Work instruction: The word to find is "delete". Copy each line of the material that contains it.

Source material:
====================

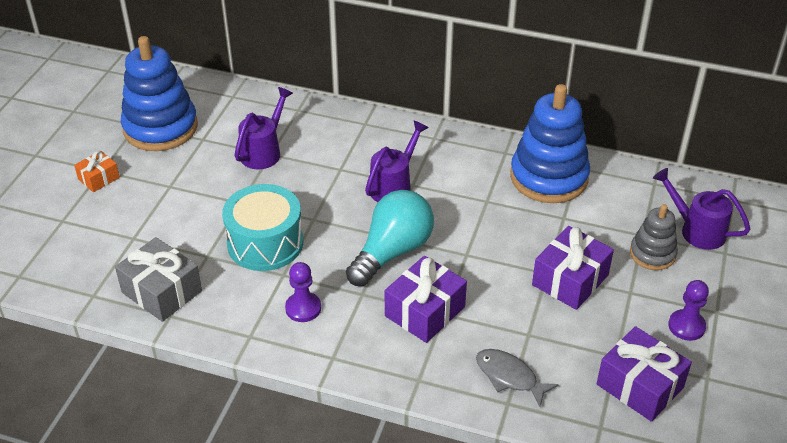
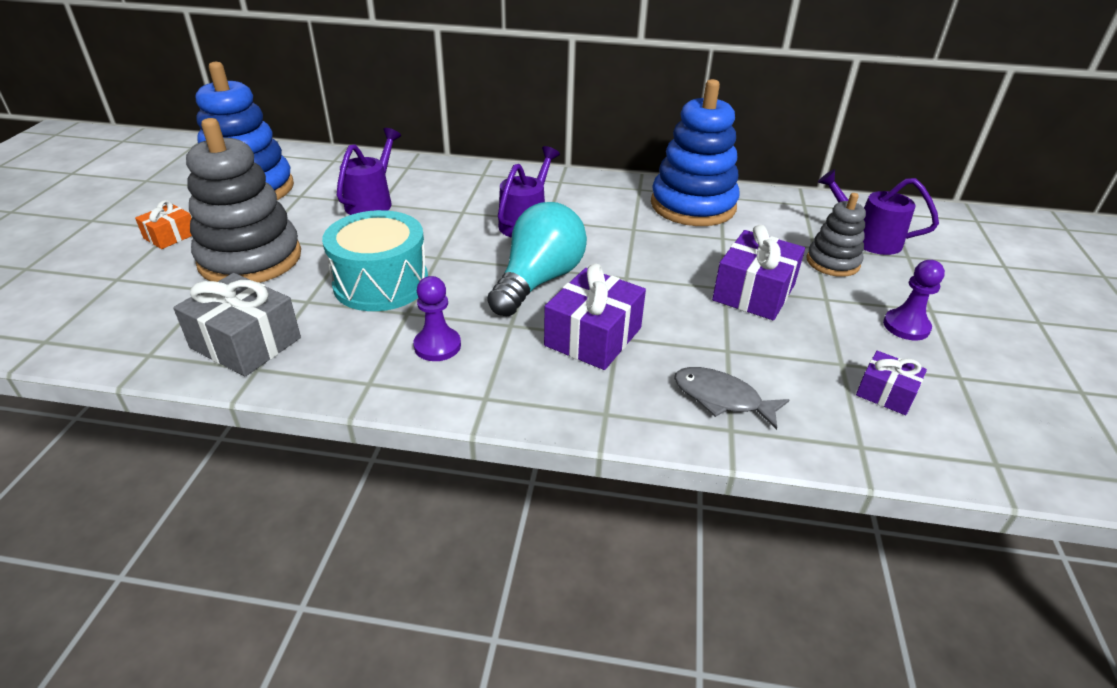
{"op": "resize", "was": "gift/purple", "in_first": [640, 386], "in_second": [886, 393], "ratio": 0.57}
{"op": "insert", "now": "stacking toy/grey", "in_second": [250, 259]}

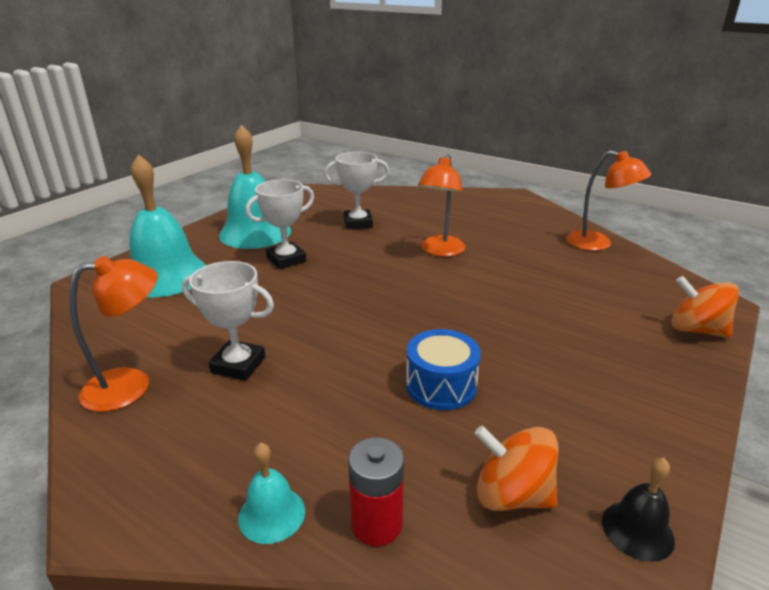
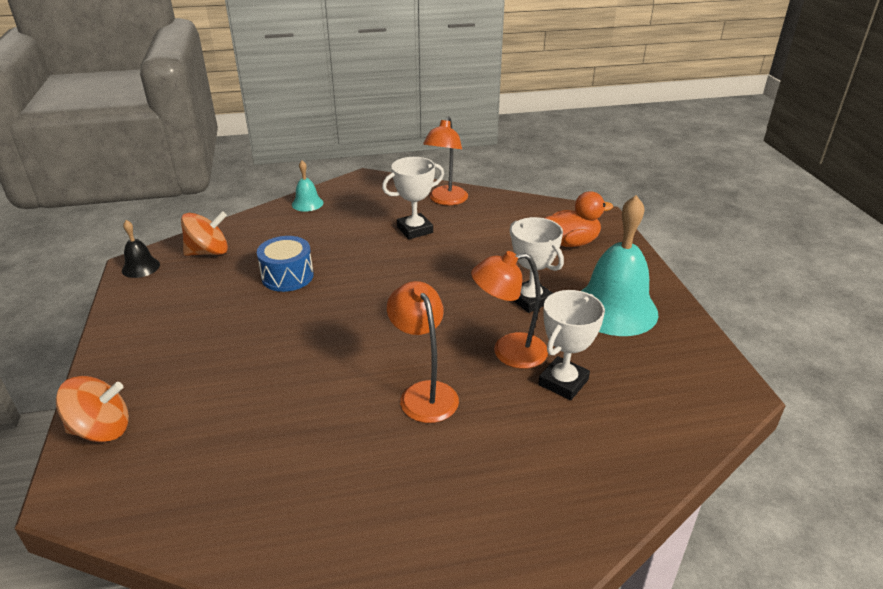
{"op": "move", "was": "lamp/orange", "in_first": [598, 244], "in_second": [508, 352]}
{"op": "replace", "was": "bell/turquoise", "now": "duck/orange", "in_first": [166, 276], "in_second": [571, 242]}
{"op": "rotate", "was": "trophy/white", "in_first": [286, 259], "in_second": [530, 300], "clockwise": -45}
{"op": "delete", "was": "battery/red", "in_first": [376, 524]}

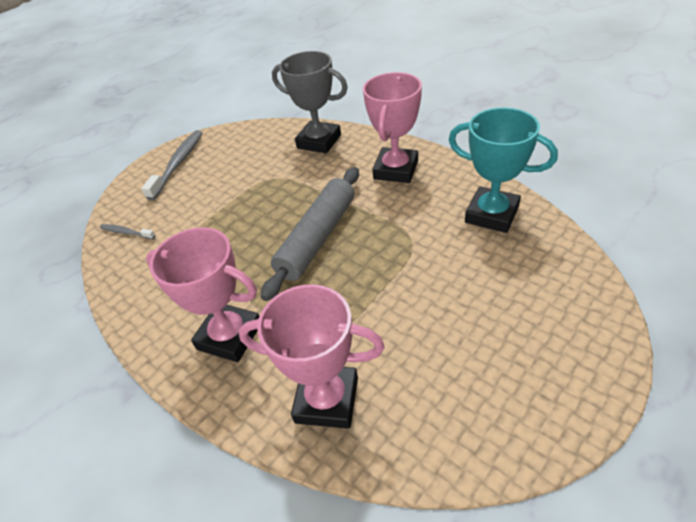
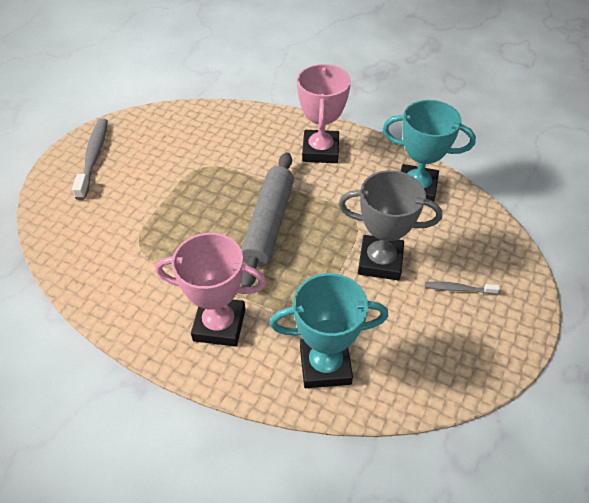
{"op": "move", "was": "trophy/grey", "in_first": [319, 141], "in_second": [380, 261]}
{"op": "move", "was": "toothbrush/grey", "in_first": [126, 232], "in_second": [458, 289]}
{"op": "recolor", "was": "trophy/pink", "now": "trophy/turquoise", "in_first": [327, 399], "in_second": [325, 365]}

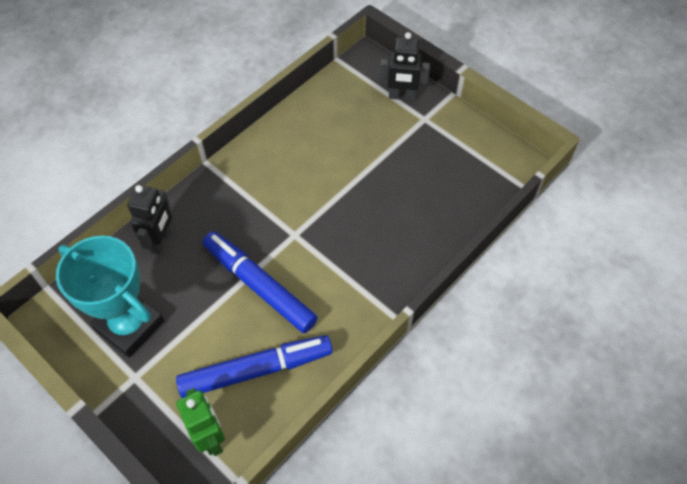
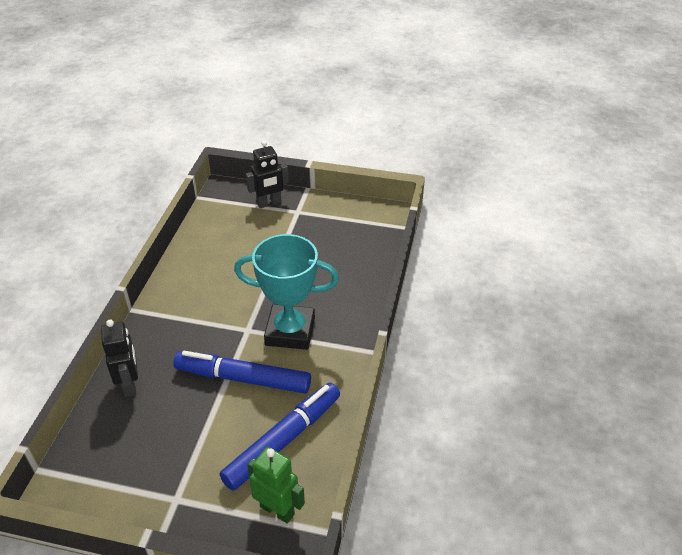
{"op": "move", "was": "trophy/turquoise", "in_first": [129, 326], "in_second": [290, 331]}

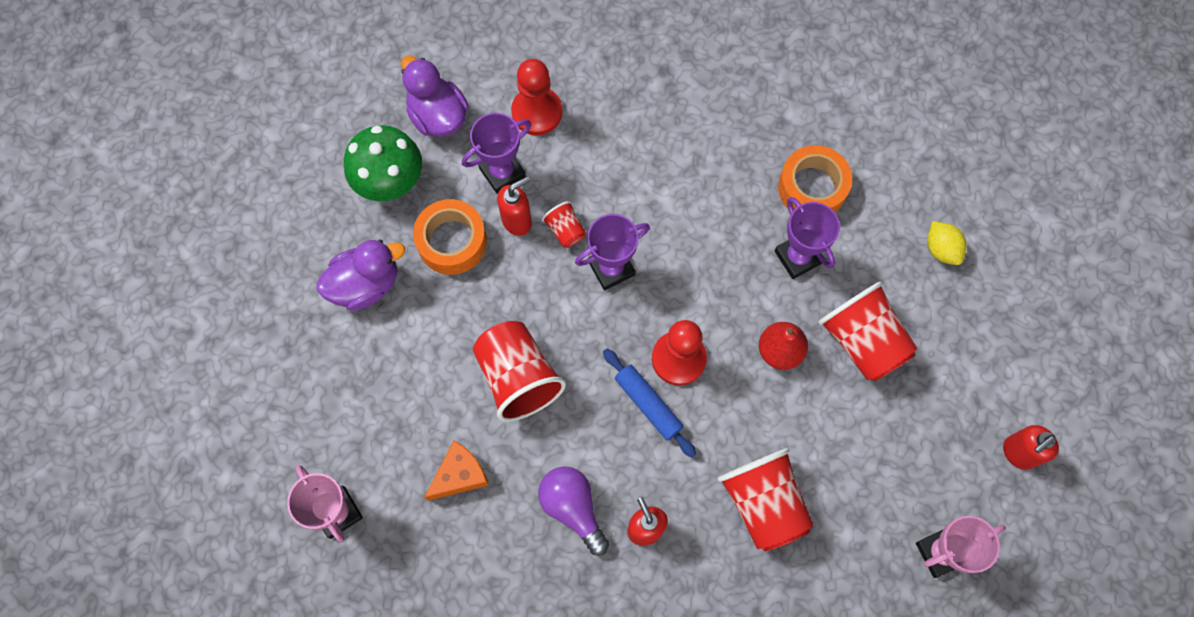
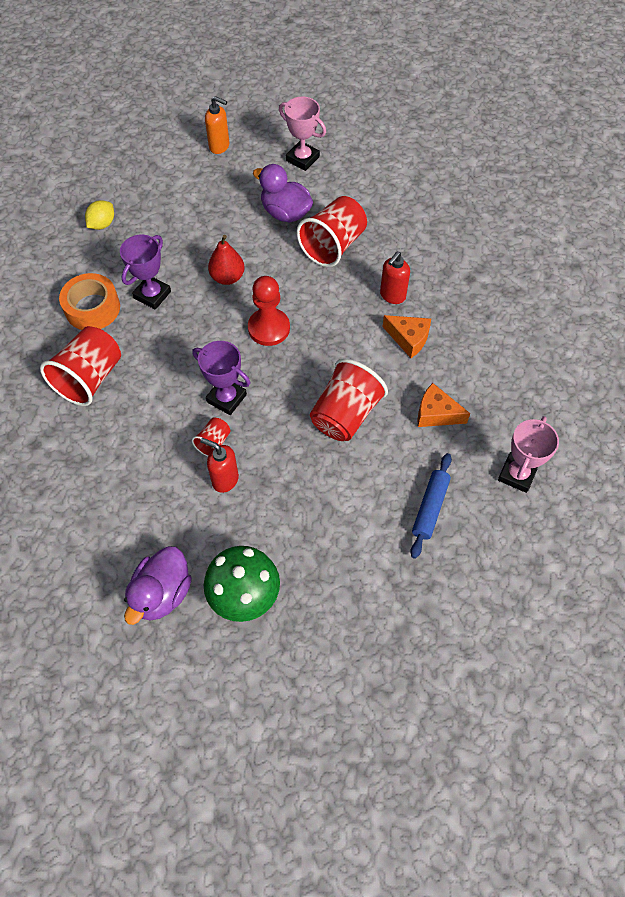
{"op": "delete", "was": "pawn/red", "in_first": [537, 112]}
{"op": "delete", "was": "trophy/purple", "in_first": [502, 172]}
{"op": "delete", "was": "tape/orange", "in_first": [452, 241]}
{"op": "move", "was": "duck/purple", "in_first": [366, 284], "in_second": [285, 213]}
{"op": "move", "was": "cup/red", "in_first": [862, 341], "in_second": [90, 378]}
{"op": "move", "was": "rolling pin/blue", "in_first": [648, 404], "in_second": [430, 508]}
{"op": "recolor", "was": "soap dispenser/red", "now": "soap dispenser/orange", "in_first": [1018, 453], "in_second": [219, 146]}
{"op": "replace", "was": "light bulb/purple", "now": "cheese/orange", "in_first": [573, 508], "in_second": [408, 339]}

====================

Answer below:
{"op": "delete", "was": "battery/red", "in_first": [376, 524]}
{"op": "delete", "was": "pawn/red", "in_first": [537, 112]}
{"op": "delete", "was": "trophy/purple", "in_first": [502, 172]}
{"op": "delete", "was": "tape/orange", "in_first": [452, 241]}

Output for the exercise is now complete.